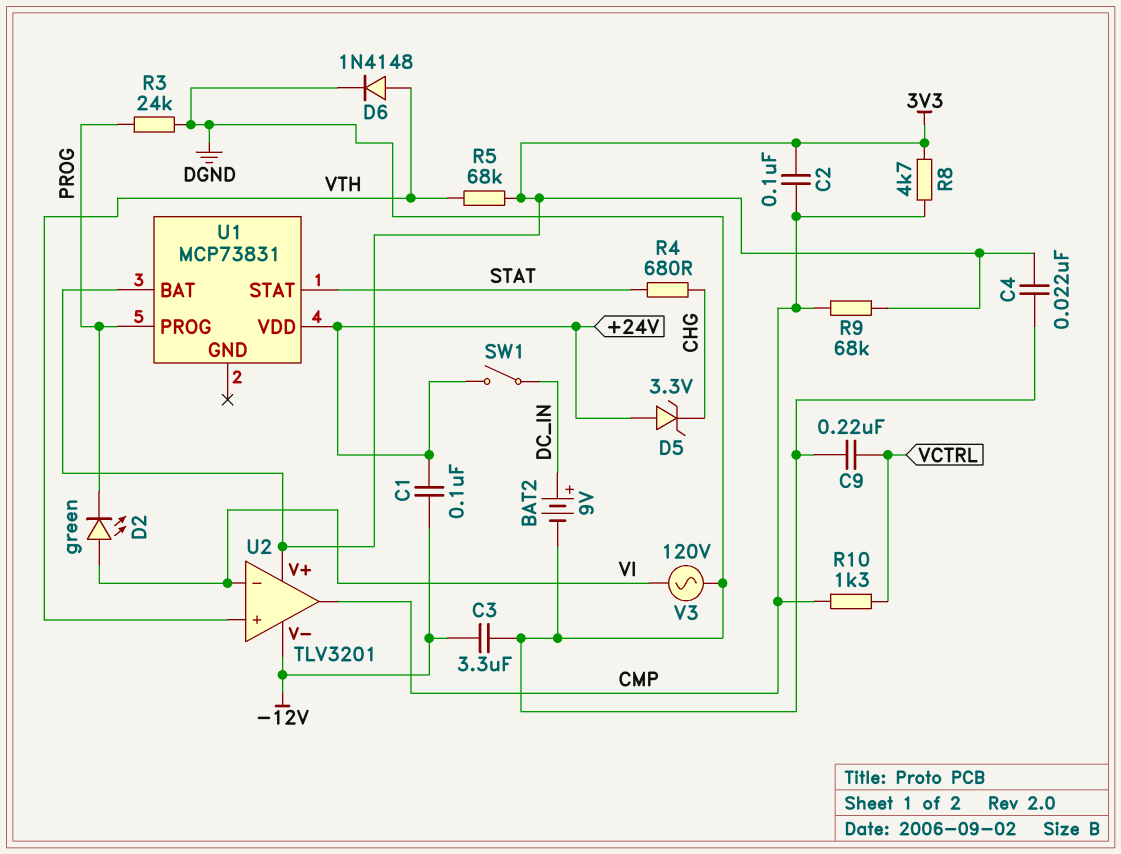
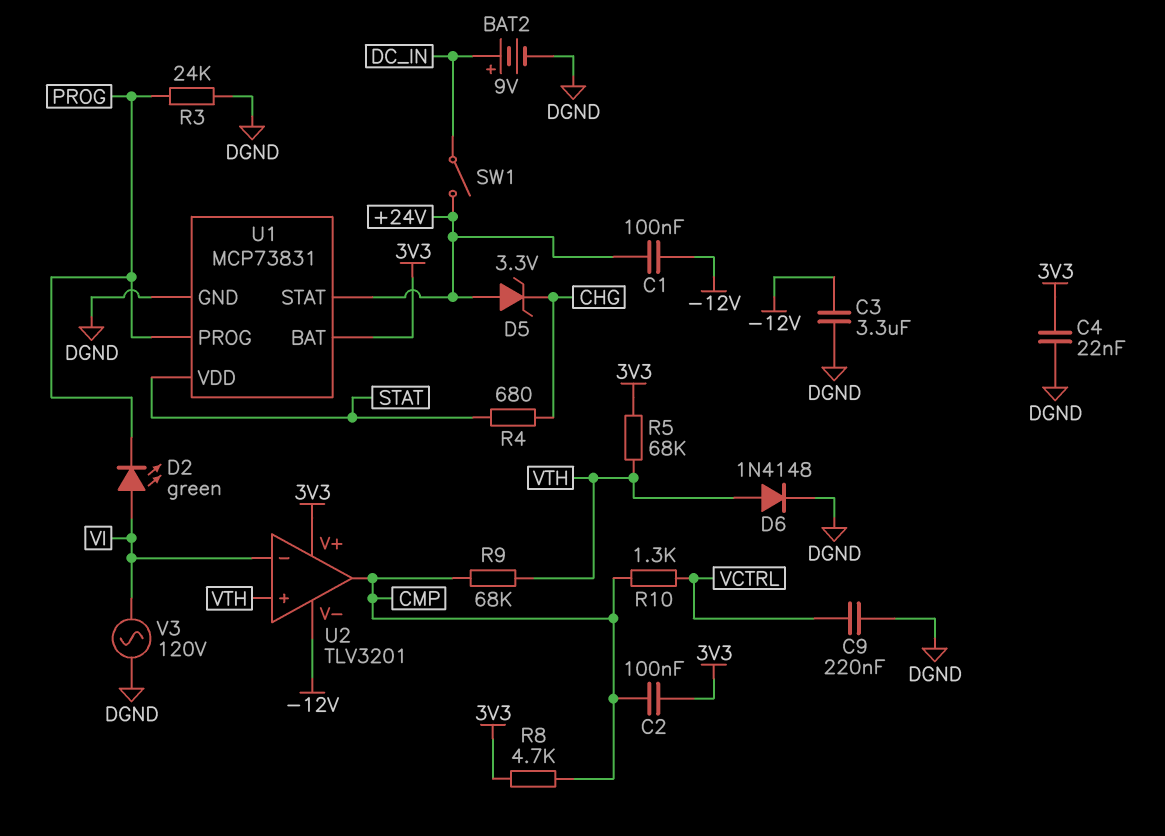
R9: 68k (3V3, CMP) -> 68k (CMP, VTH)
U1 pin GND: none -> DGND
U1 pin STAT: STAT -> +24V
U1 pin VDD: +24V -> STAT

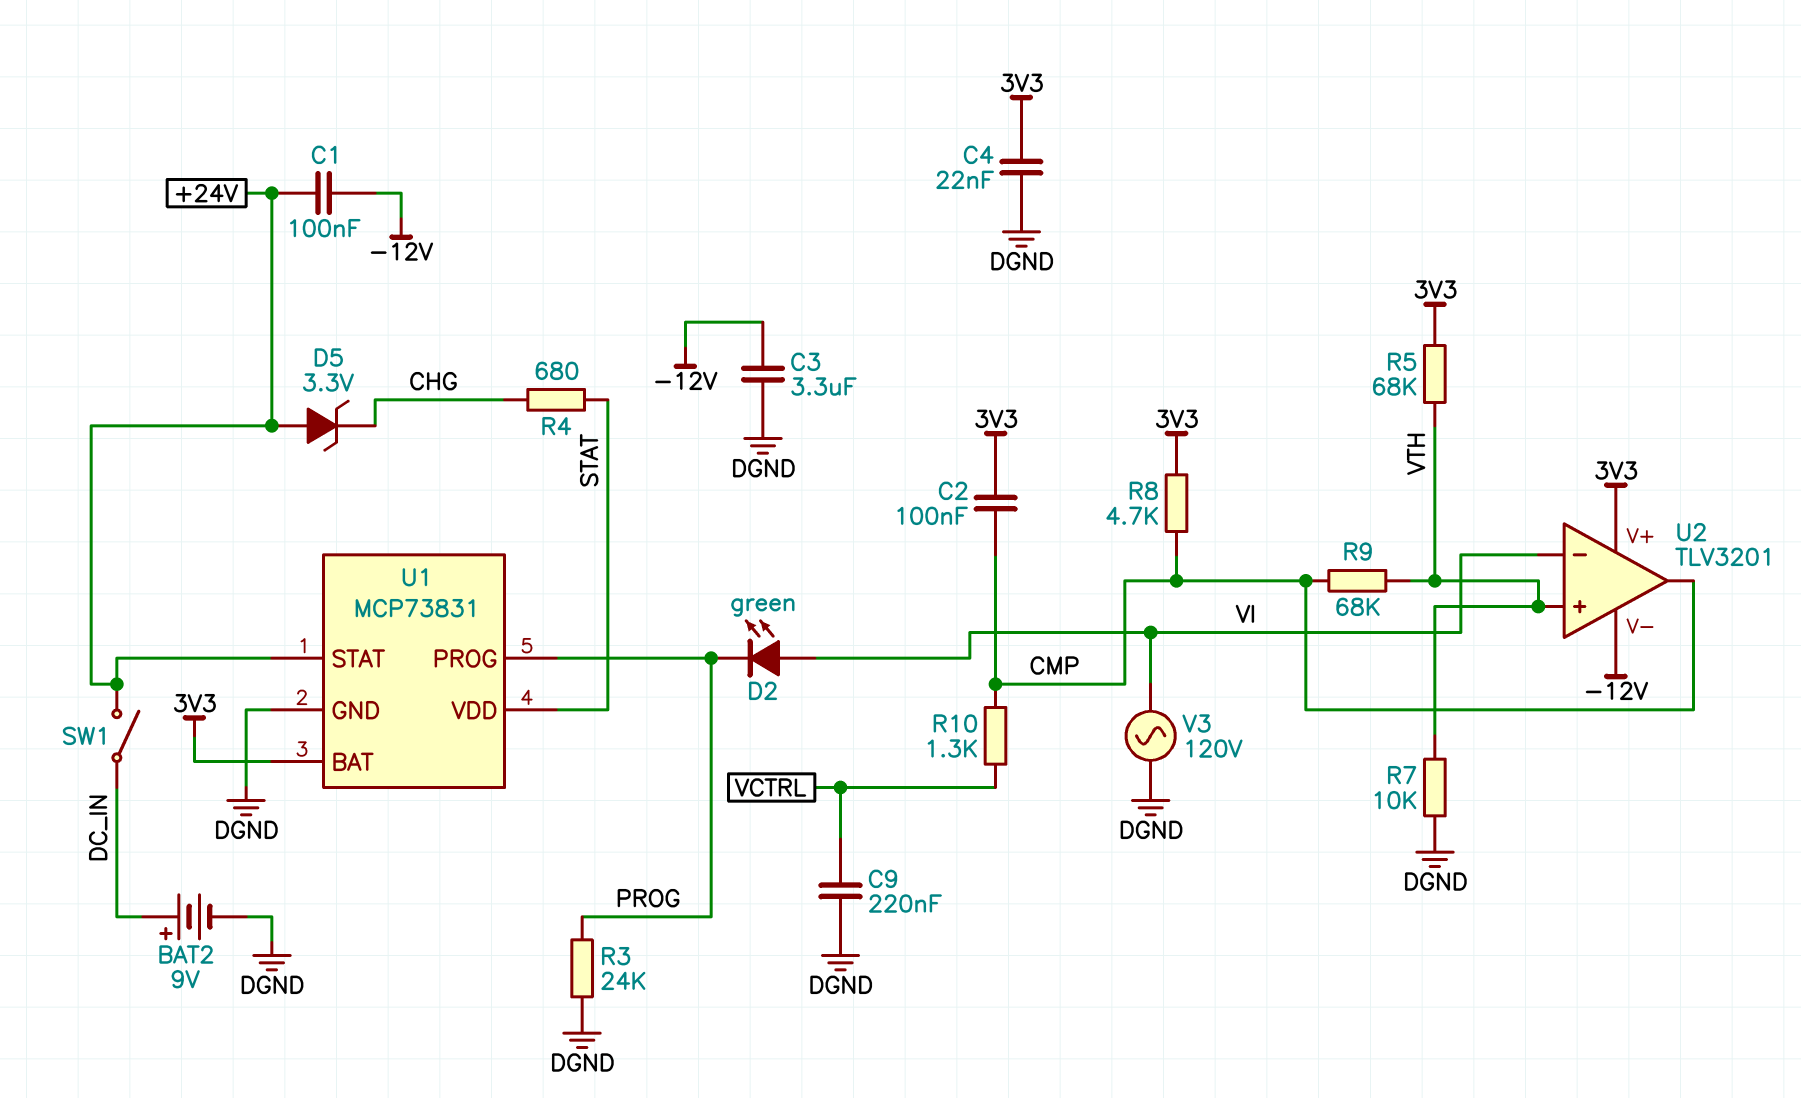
D6: diode 1N4148 (A VTH, K DGND) -> none
R7: none -> 10k (DGND, VTH)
● ● ●
### WHAT TO WORK ON
Where does the string "STAT" appear in the records above? Return every line that holds it.

### SOLUTION TO THIS TASK
U1 pin STAT: STAT -> +24V
U1 pin VDD: +24V -> STAT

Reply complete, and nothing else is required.